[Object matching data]
------------------------------

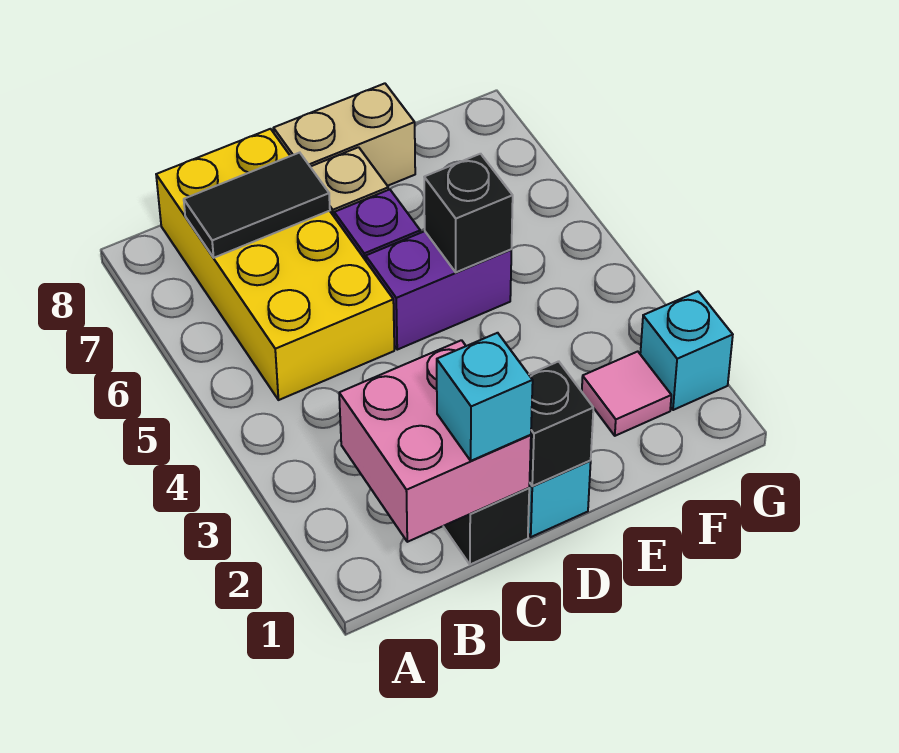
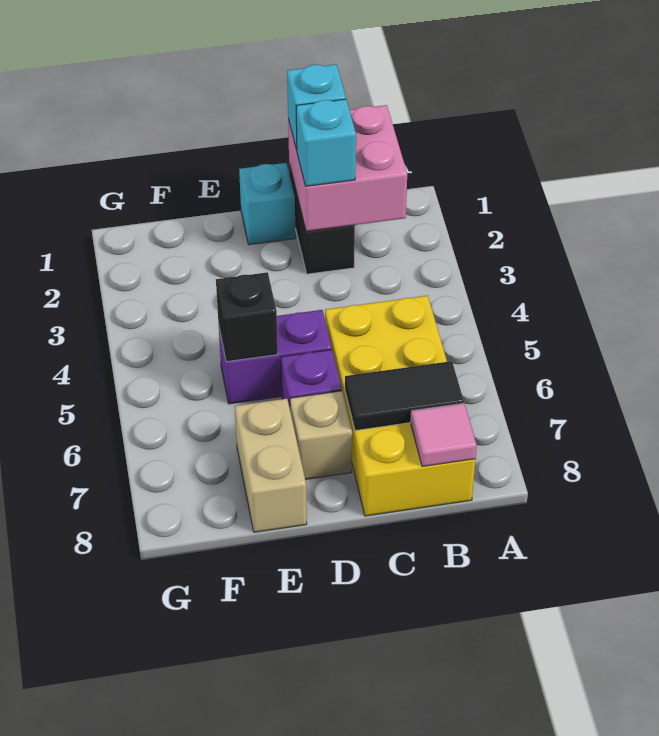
black brick D1 level 2 -> none
tan brick D8:E8 level 1 -> tan brick E7:E8 level 1
pink tile F2 level 1 -> pink tile B8 level 2
cyan brick G2 level 1 -> cyan brick C2 level 3

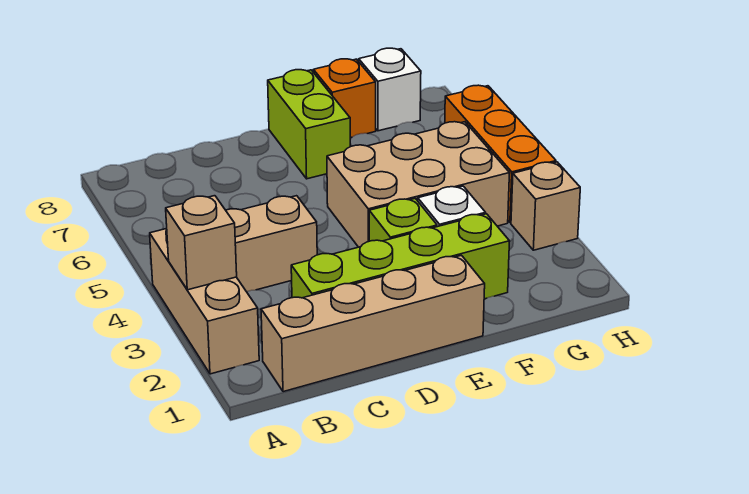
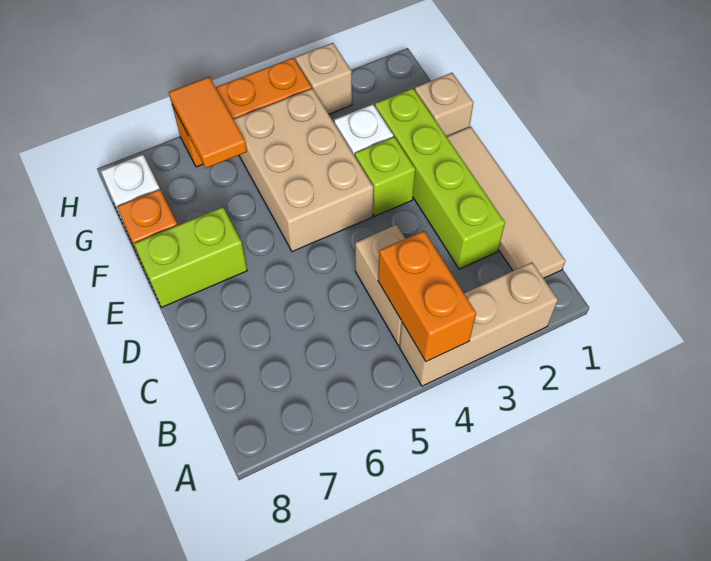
tan brick A3 level 2 -> tan brick F1 level 1
none -> orange brick A4:B4 level 2
tan brick B1:E1 level 1 -> tan tile B1:E1 level 1
none -> orange tile G6:H6 level 2

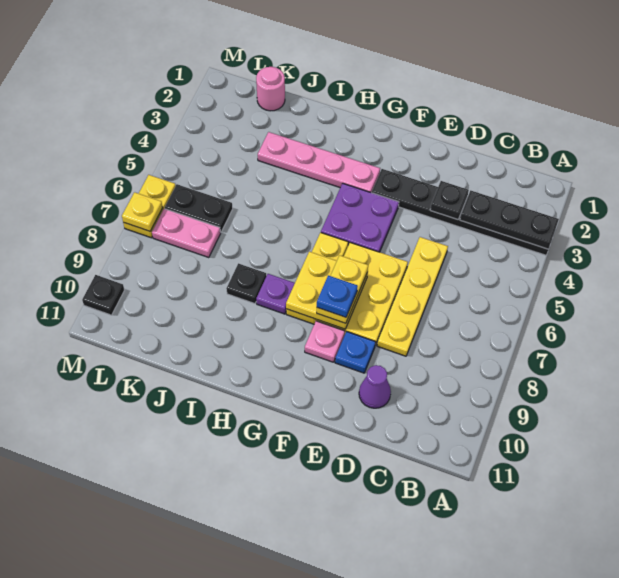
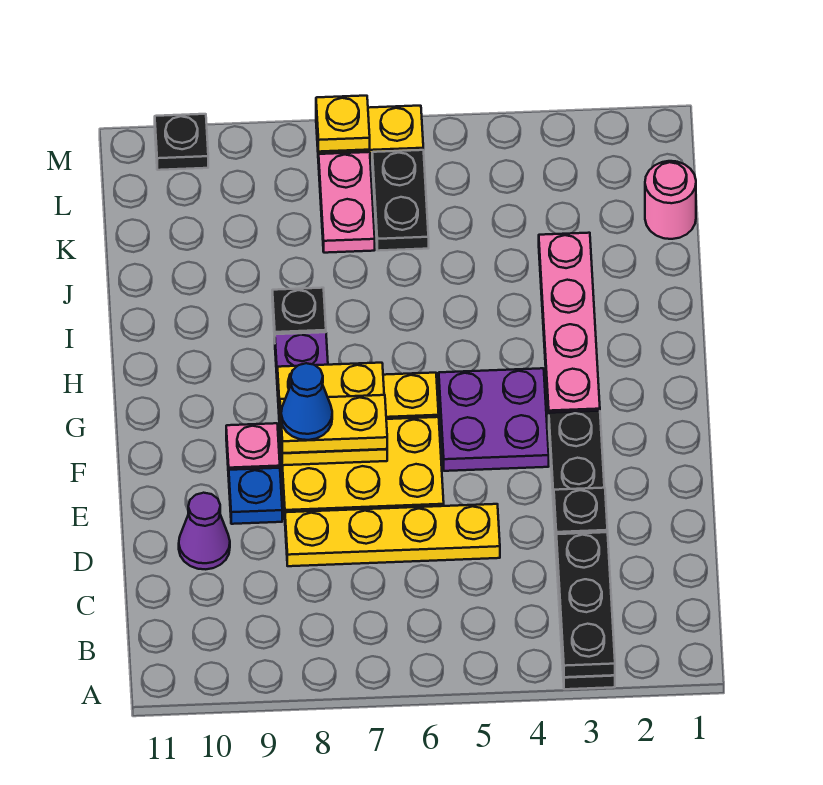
blue plate F8 level 4 -> blue cone F8 level 4

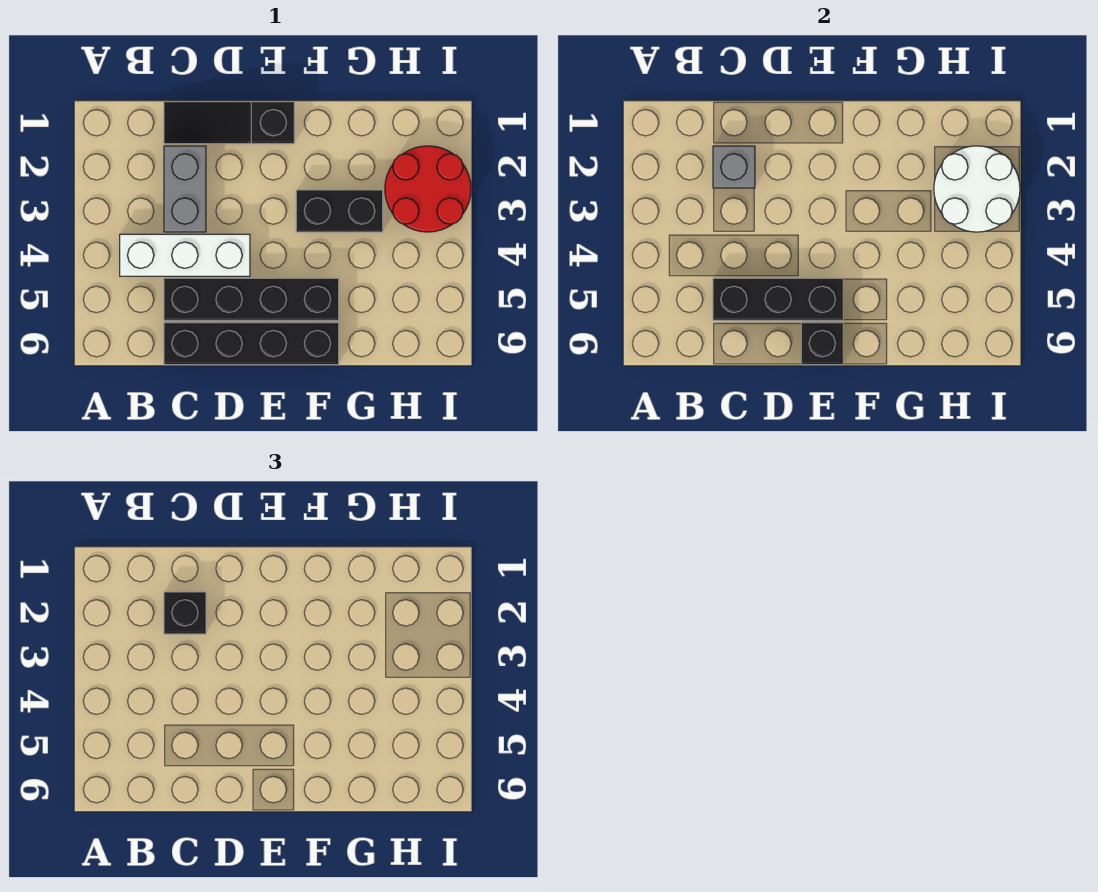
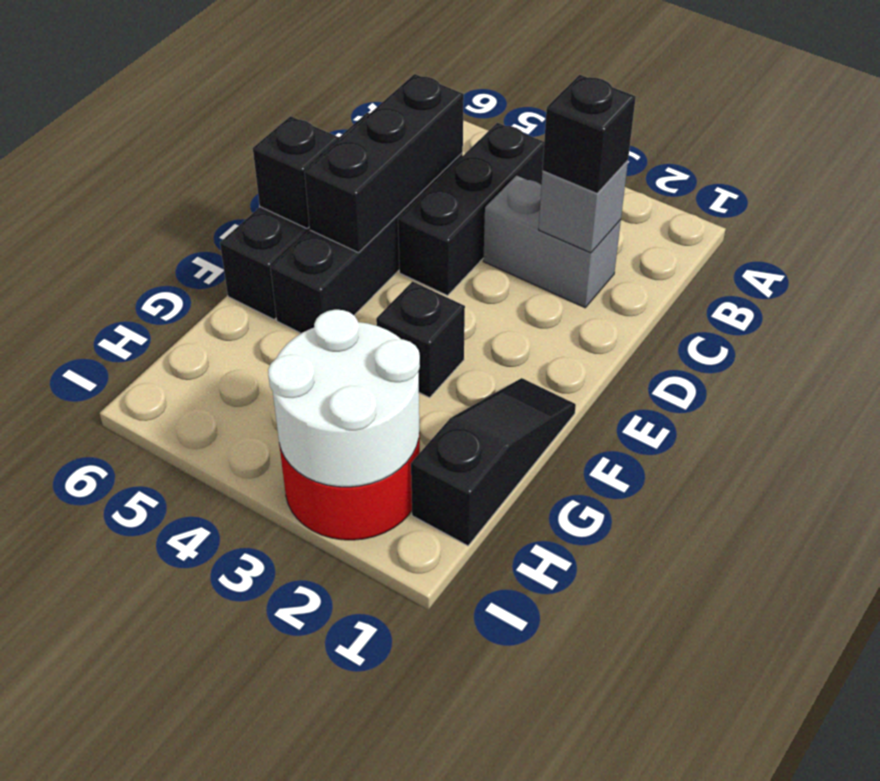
white brick B4:D4 level 1 -> black brick B4:D4 level 1
black slope C1:E1 level 1 top E -> black slope F1:H1 level 1 top H
black brick F3:G3 level 1 -> black brick F3 level 1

------------------------------

# Work order:
Retype every entry word for word, but do not carry over the pictures.

# Task response:
black brick D1 level 2 -> none
tan brick D8:E8 level 1 -> tan brick E7:E8 level 1
pink tile F2 level 1 -> pink tile B8 level 2
cyan brick G2 level 1 -> cyan brick C2 level 3

tan brick A3 level 2 -> tan brick F1 level 1
none -> orange brick A4:B4 level 2
tan brick B1:E1 level 1 -> tan tile B1:E1 level 1
none -> orange tile G6:H6 level 2

blue plate F8 level 4 -> blue cone F8 level 4

white brick B4:D4 level 1 -> black brick B4:D4 level 1
black slope C1:E1 level 1 top E -> black slope F1:H1 level 1 top H
black brick F3:G3 level 1 -> black brick F3 level 1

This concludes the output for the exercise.